[Revision tracking records]
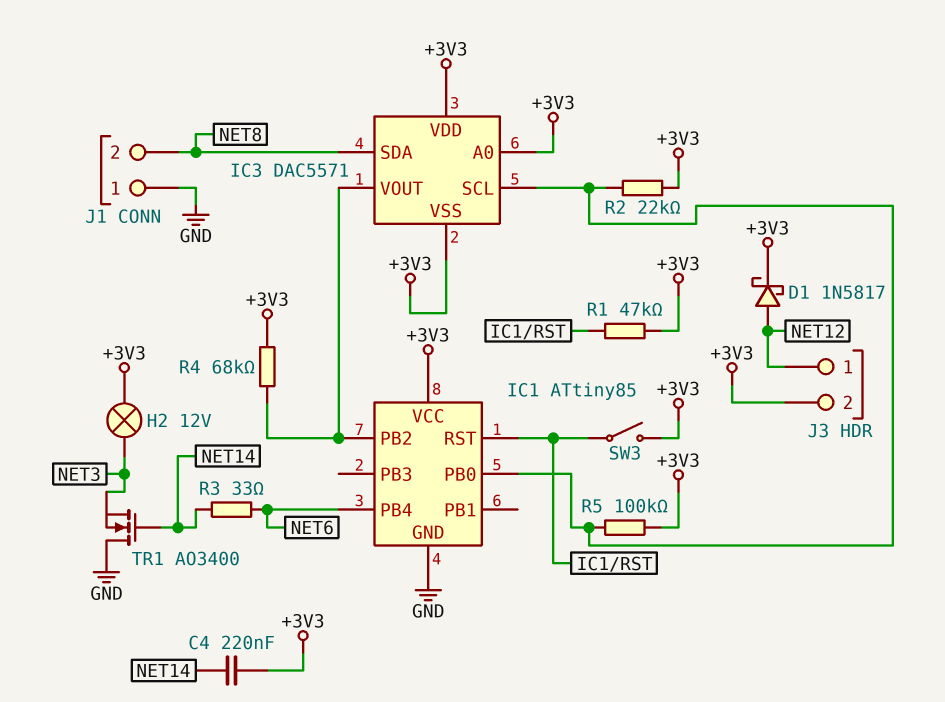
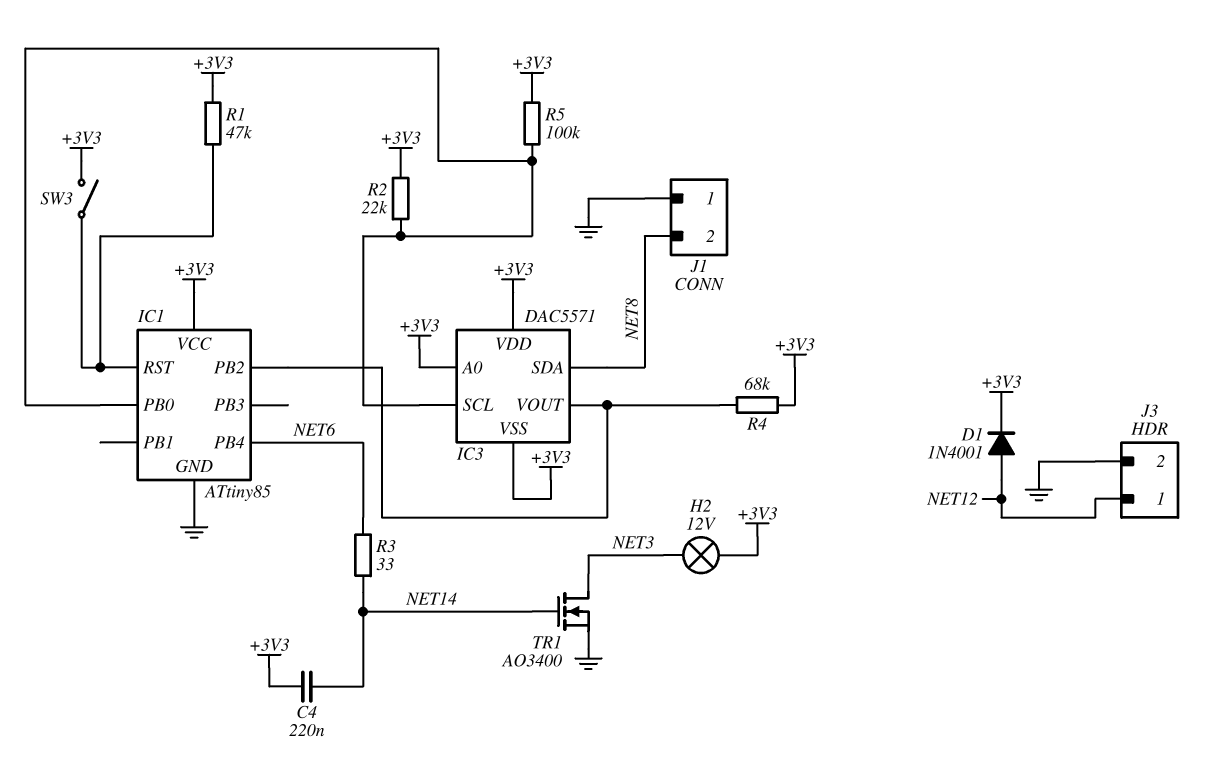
D1: schottky 1N5817 (A NET12, K +3V3) -> diode 1N4001 (A NET12, K +3V3)
J3 pin 2: +3V3 -> GND
TR1: NMOS AO3400 (G NET14, D GND, S NET3) -> NMOS AO3400 (G NET14, D NET3, S GND)

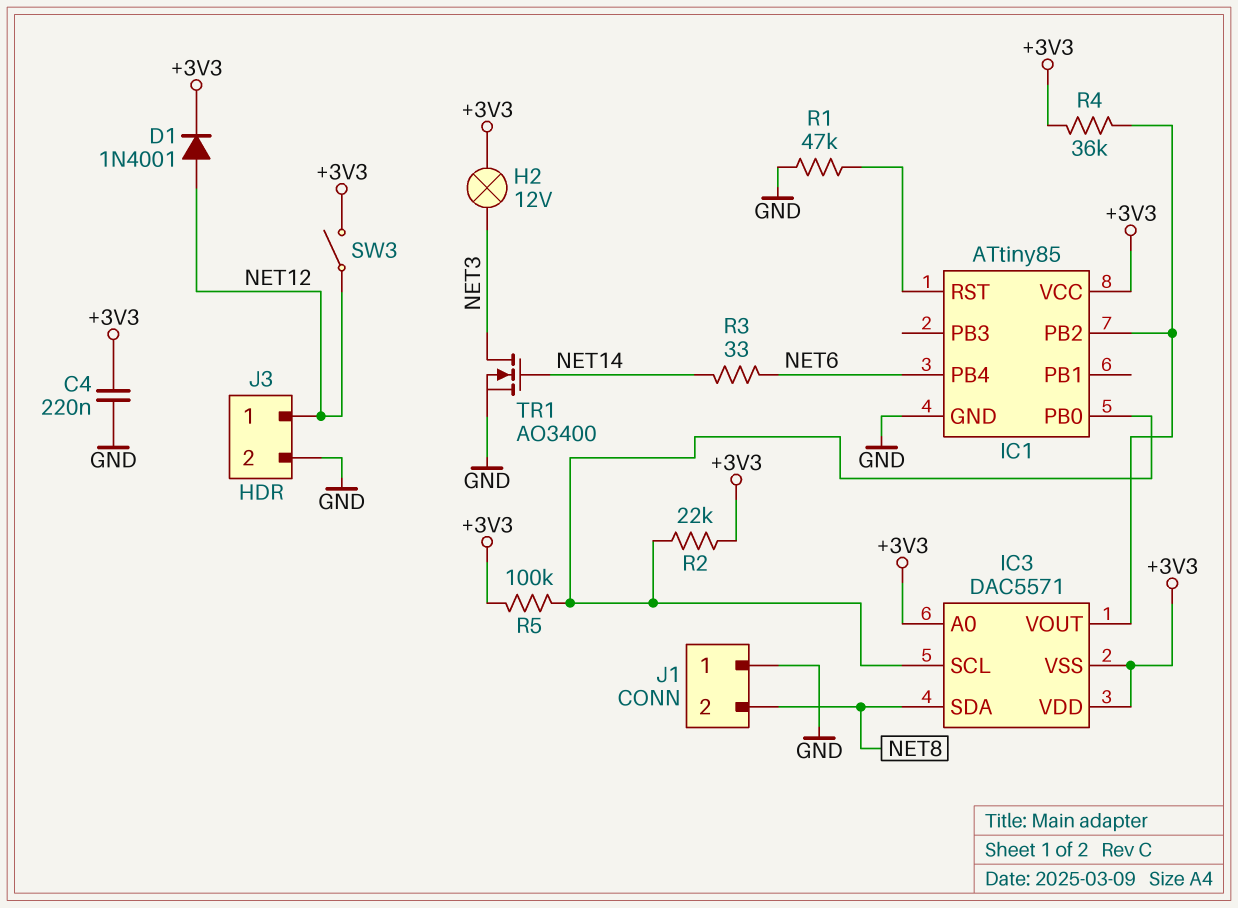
C4: 220nF (+3V3, NET14) -> 220nF (+3V3, GND)
R1: 47k (+3V3, IC1/RST) -> 47k (GND, IC1/RST)
R4: 68k (+3V3, IC1/PB2) -> 36k (+3V3, IC1/PB2)
SW3: switch (+3V3, IC1/RST) -> switch (+3V3, NET12)

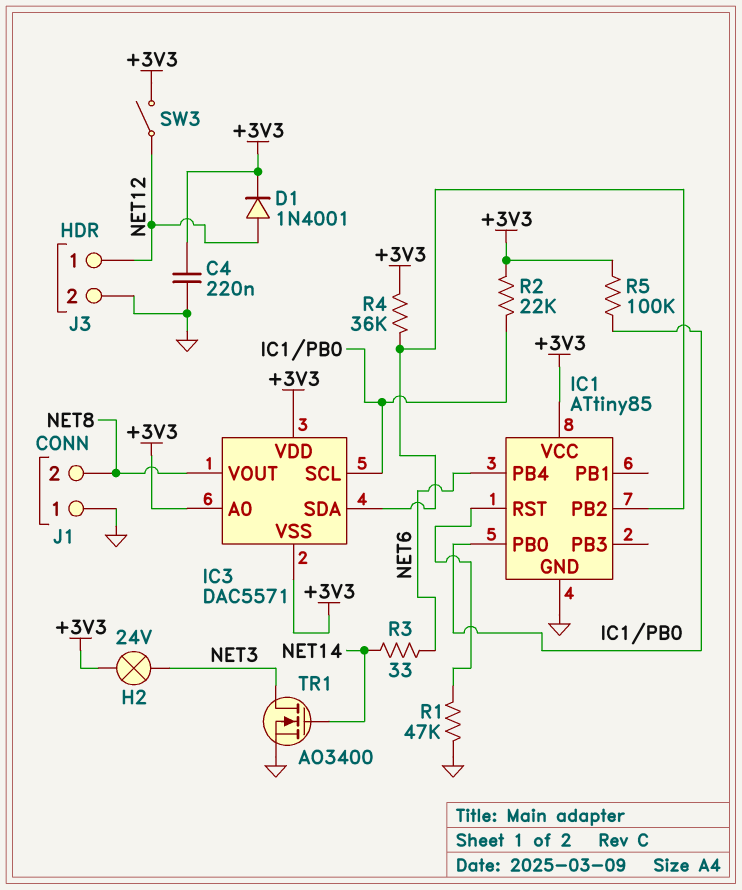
H2: lamp 12V (+3V3, NET3) -> lamp 24V (+3V3, NET3)
IC3 pin SDA: NET8 -> IC1/PB2
IC3 pin VOUT: IC1/PB2 -> NET8

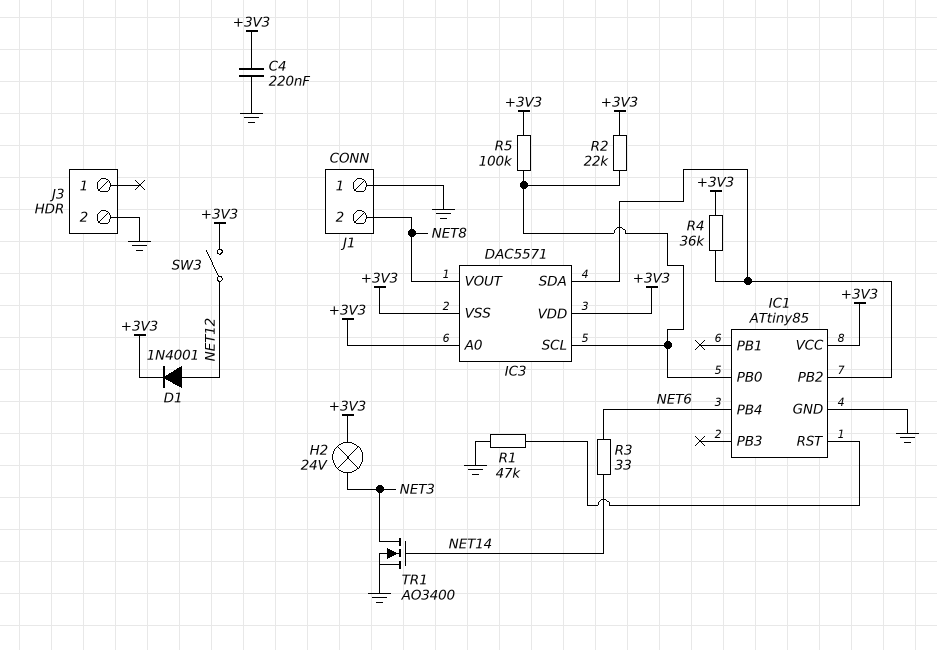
J3 pin 1: NET12 -> none

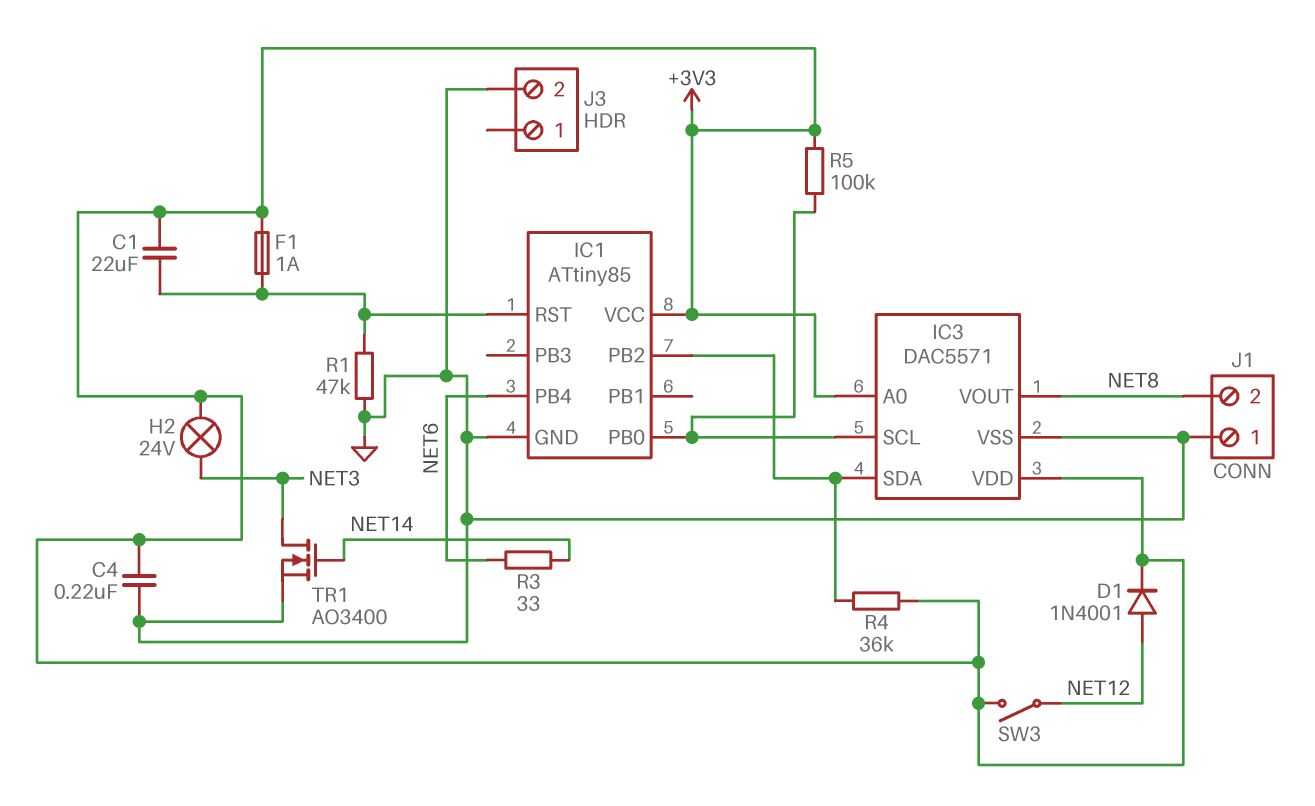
C1: none -> 22uF (+3V3, IC1/RST)
F1: none -> 1A (+3V3, IC1/RST)
IC3 pin VSS: +3V3 -> GND
R2: 22k (+3V3, IC1/PB0) -> none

## ACTIVITY
Transcribe every entry word for word, but omit the pictures.

## YOUR RESPONSE
D1: schottky 1N5817 (A NET12, K +3V3) -> diode 1N4001 (A NET12, K +3V3)
J3 pin 2: +3V3 -> GND
TR1: NMOS AO3400 (G NET14, D GND, S NET3) -> NMOS AO3400 (G NET14, D NET3, S GND)

C4: 220nF (+3V3, NET14) -> 220nF (+3V3, GND)
R1: 47k (+3V3, IC1/RST) -> 47k (GND, IC1/RST)
R4: 68k (+3V3, IC1/PB2) -> 36k (+3V3, IC1/PB2)
SW3: switch (+3V3, IC1/RST) -> switch (+3V3, NET12)

H2: lamp 12V (+3V3, NET3) -> lamp 24V (+3V3, NET3)
IC3 pin SDA: NET8 -> IC1/PB2
IC3 pin VOUT: IC1/PB2 -> NET8

J3 pin 1: NET12 -> none

C1: none -> 22uF (+3V3, IC1/RST)
F1: none -> 1A (+3V3, IC1/RST)
IC3 pin VSS: +3V3 -> GND
R2: 22k (+3V3, IC1/PB0) -> none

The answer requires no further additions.